(Records excerpted from a collection)
****************
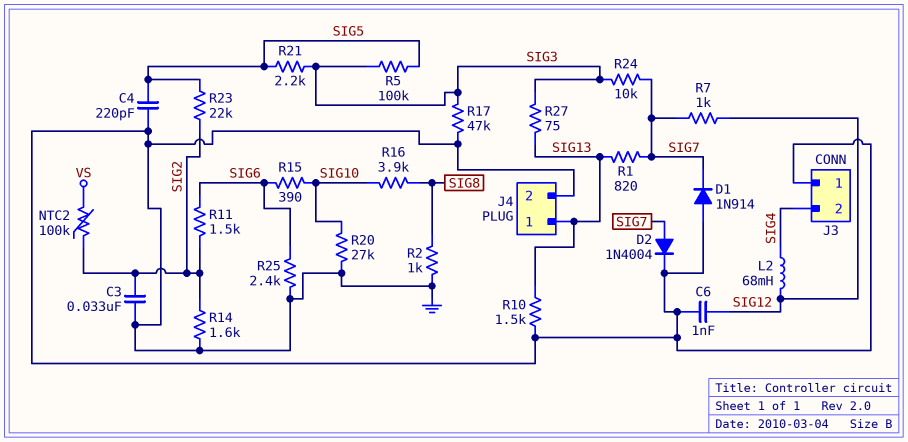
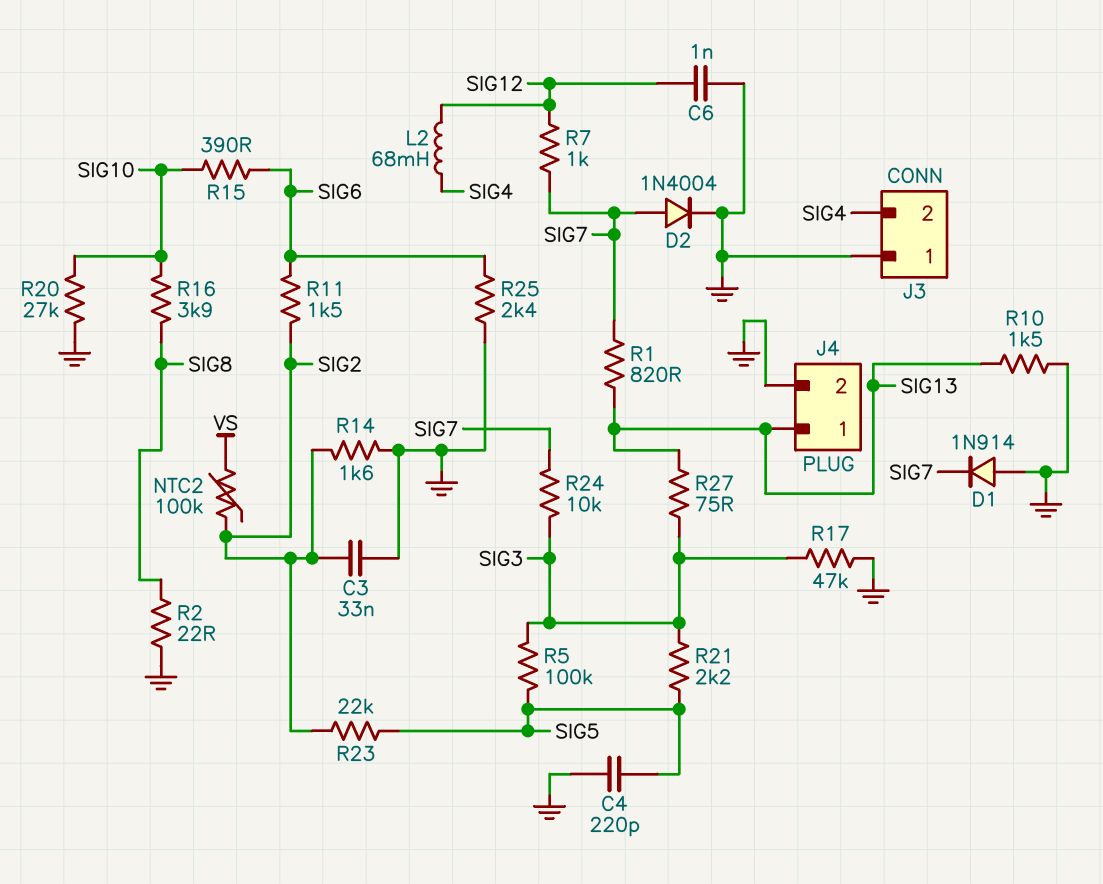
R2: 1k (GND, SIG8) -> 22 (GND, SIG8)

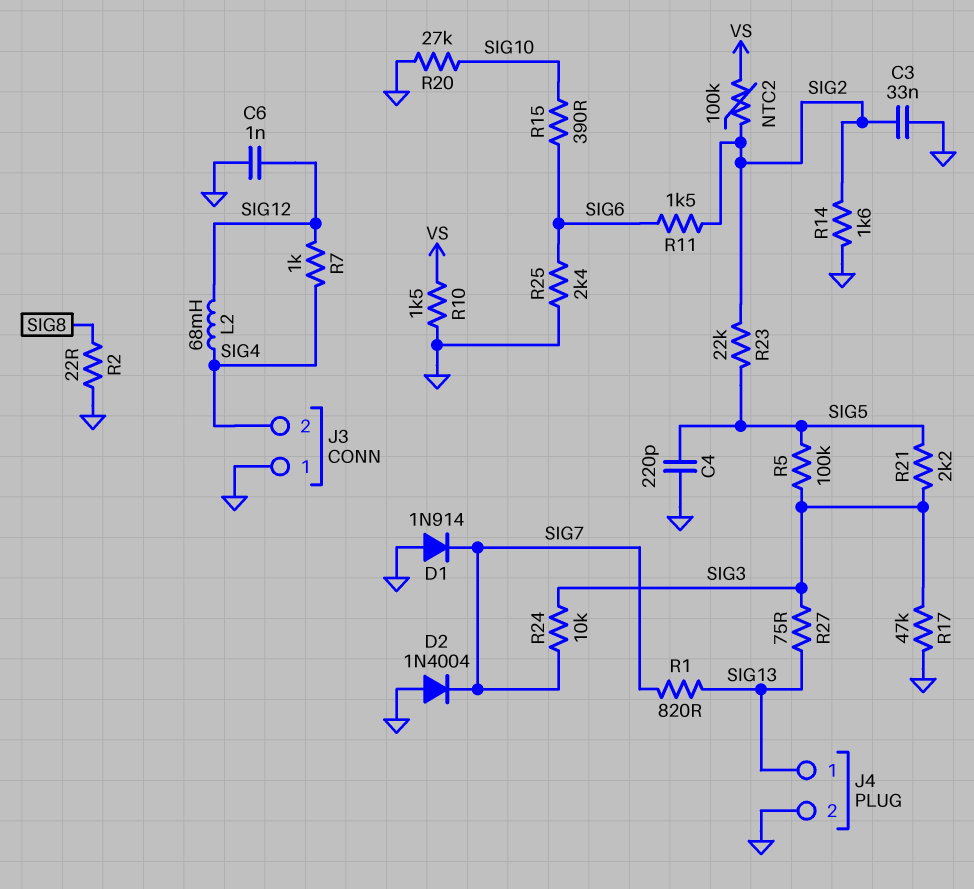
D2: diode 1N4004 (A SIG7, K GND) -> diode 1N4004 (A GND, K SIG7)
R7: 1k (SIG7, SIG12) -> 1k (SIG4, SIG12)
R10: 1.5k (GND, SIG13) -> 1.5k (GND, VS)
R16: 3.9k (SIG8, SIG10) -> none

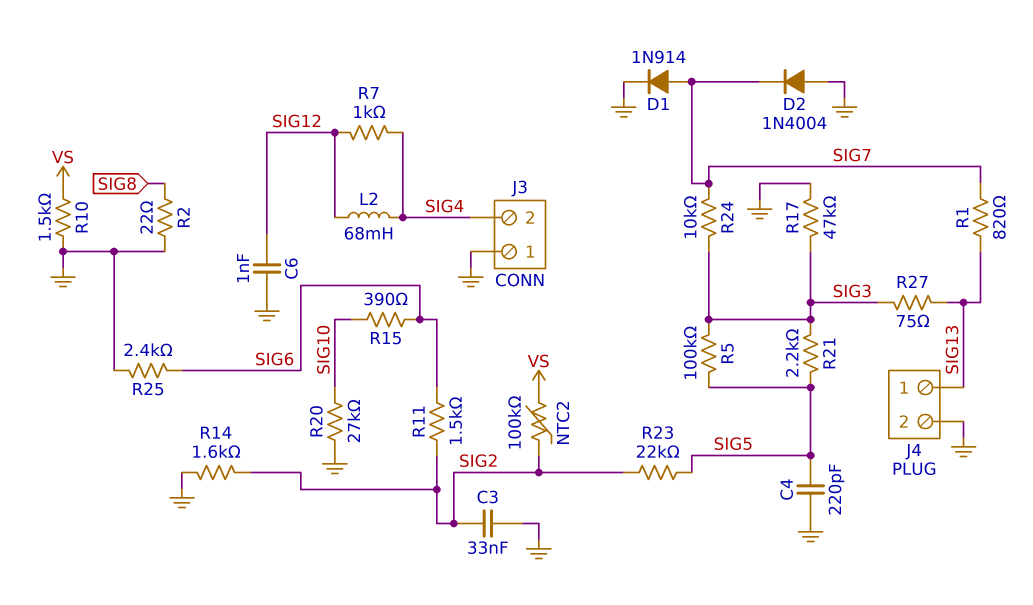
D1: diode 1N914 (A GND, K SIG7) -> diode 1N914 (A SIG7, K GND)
****************
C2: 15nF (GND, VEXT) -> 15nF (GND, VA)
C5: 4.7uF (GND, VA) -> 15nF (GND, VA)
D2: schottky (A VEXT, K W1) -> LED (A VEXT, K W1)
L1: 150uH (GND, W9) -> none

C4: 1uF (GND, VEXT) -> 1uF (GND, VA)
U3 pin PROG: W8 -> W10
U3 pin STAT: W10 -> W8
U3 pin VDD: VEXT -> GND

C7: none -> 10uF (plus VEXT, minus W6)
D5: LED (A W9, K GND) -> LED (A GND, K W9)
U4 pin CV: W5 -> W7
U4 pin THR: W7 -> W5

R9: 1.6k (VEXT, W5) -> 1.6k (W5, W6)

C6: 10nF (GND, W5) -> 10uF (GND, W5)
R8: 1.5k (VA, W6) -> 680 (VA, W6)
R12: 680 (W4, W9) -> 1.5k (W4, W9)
****************
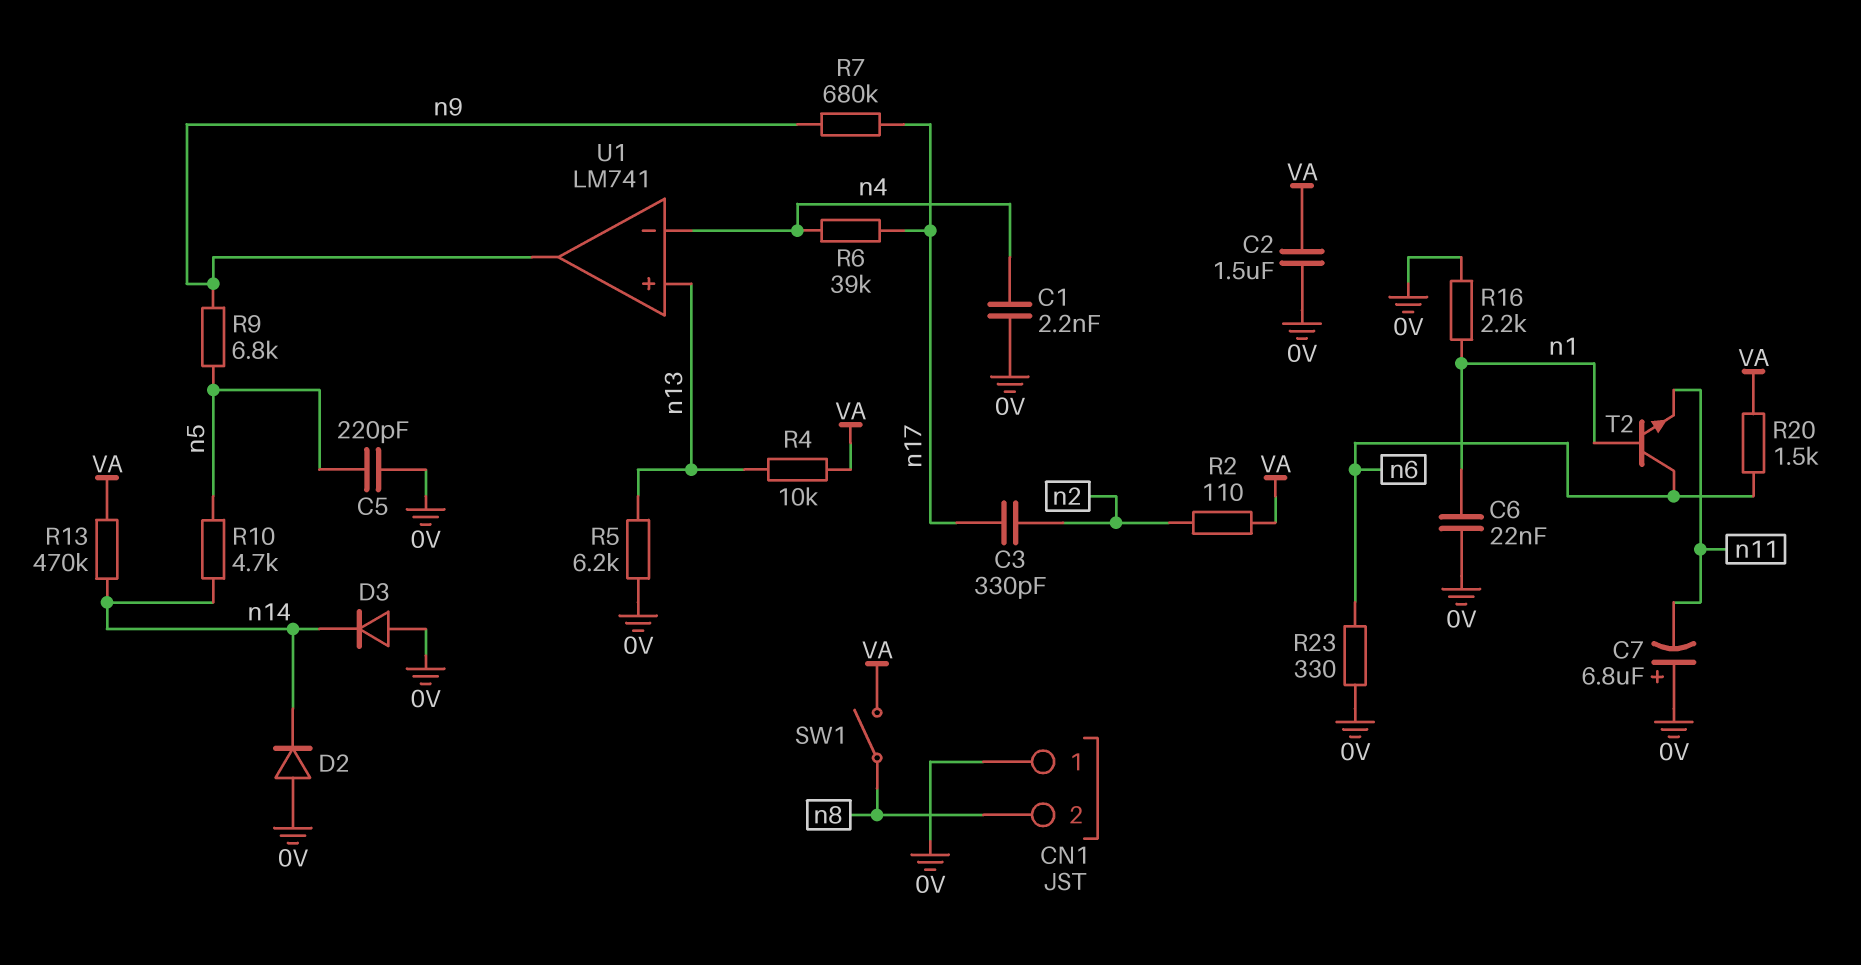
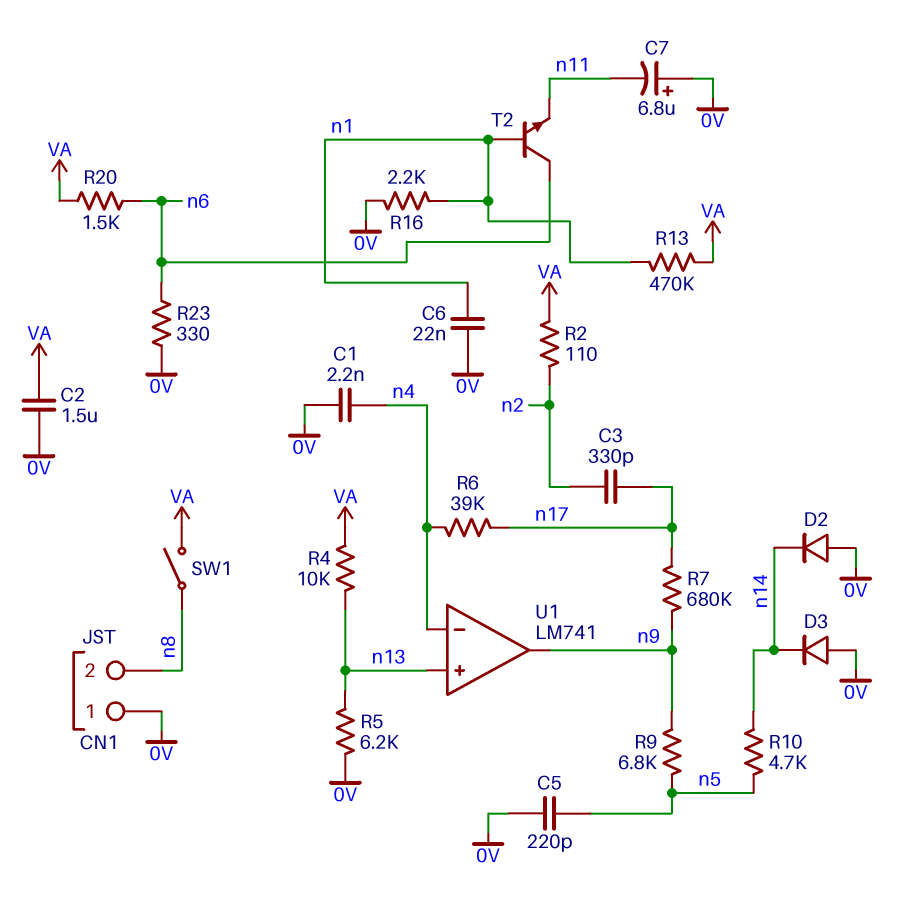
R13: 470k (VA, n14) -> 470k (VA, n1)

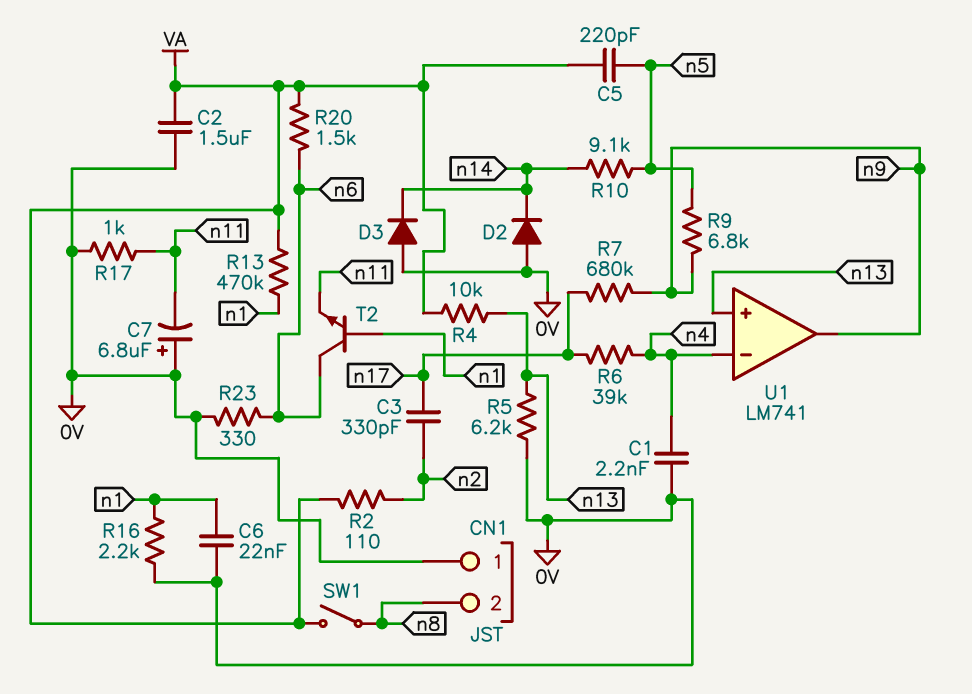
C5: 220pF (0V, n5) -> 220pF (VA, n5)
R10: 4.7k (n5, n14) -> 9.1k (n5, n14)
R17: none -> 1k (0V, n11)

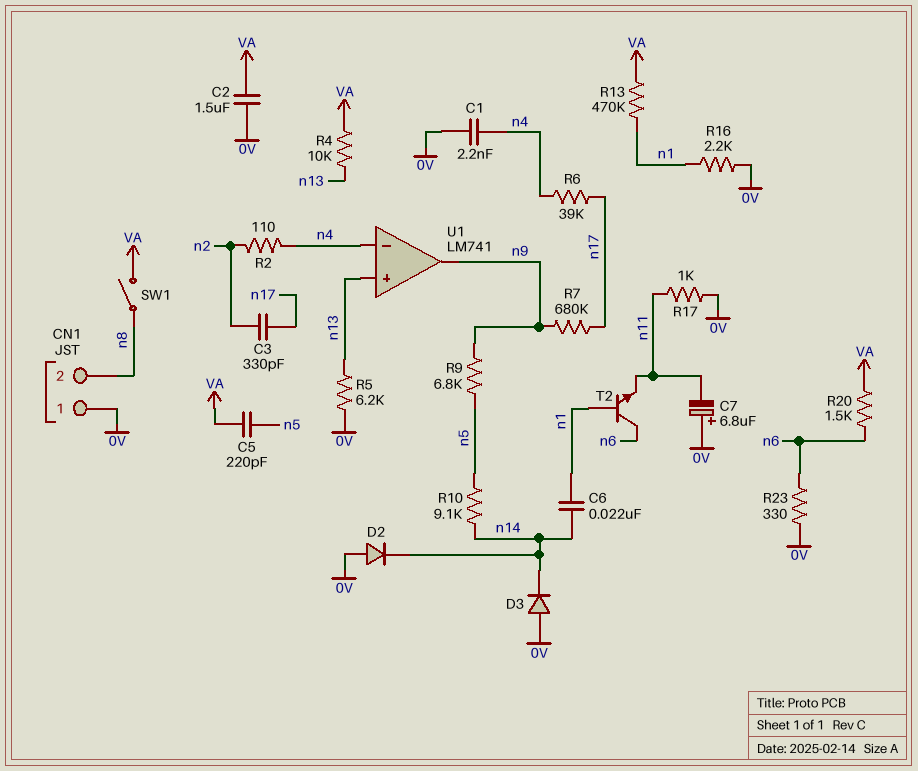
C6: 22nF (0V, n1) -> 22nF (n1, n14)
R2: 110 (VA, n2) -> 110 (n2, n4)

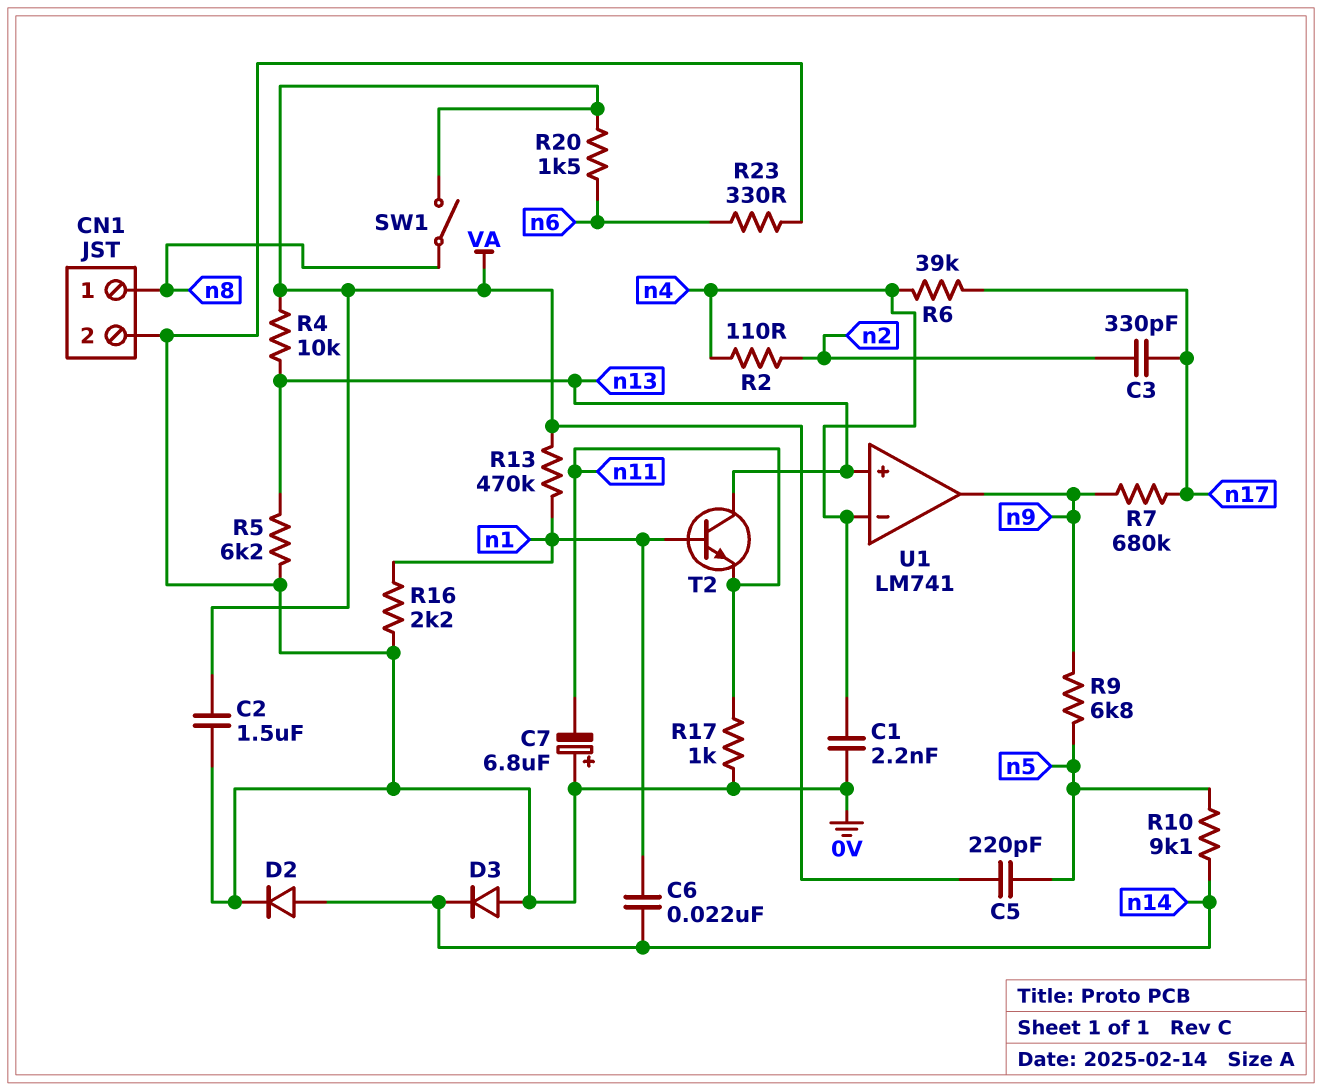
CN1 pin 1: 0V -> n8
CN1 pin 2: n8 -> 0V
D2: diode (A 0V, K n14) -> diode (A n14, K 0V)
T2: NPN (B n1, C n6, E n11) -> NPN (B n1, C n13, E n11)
****************
• _Task_: Though the entries above contain pictures, none should be copied; reproduce only the lines between the one holding "R2: 1k (GND, SIG8) -> 22 (GND, SIG8)" and the one holding "D1: diode 1N914", inclusive, exactly as written.

• _Answer section_:
R2: 1k (GND, SIG8) -> 22 (GND, SIG8)

D2: diode 1N4004 (A SIG7, K GND) -> diode 1N4004 (A GND, K SIG7)
R7: 1k (SIG7, SIG12) -> 1k (SIG4, SIG12)
R10: 1.5k (GND, SIG13) -> 1.5k (GND, VS)
R16: 3.9k (SIG8, SIG10) -> none

D1: diode 1N914 (A GND, K SIG7) -> diode 1N914 (A SIG7, K GND)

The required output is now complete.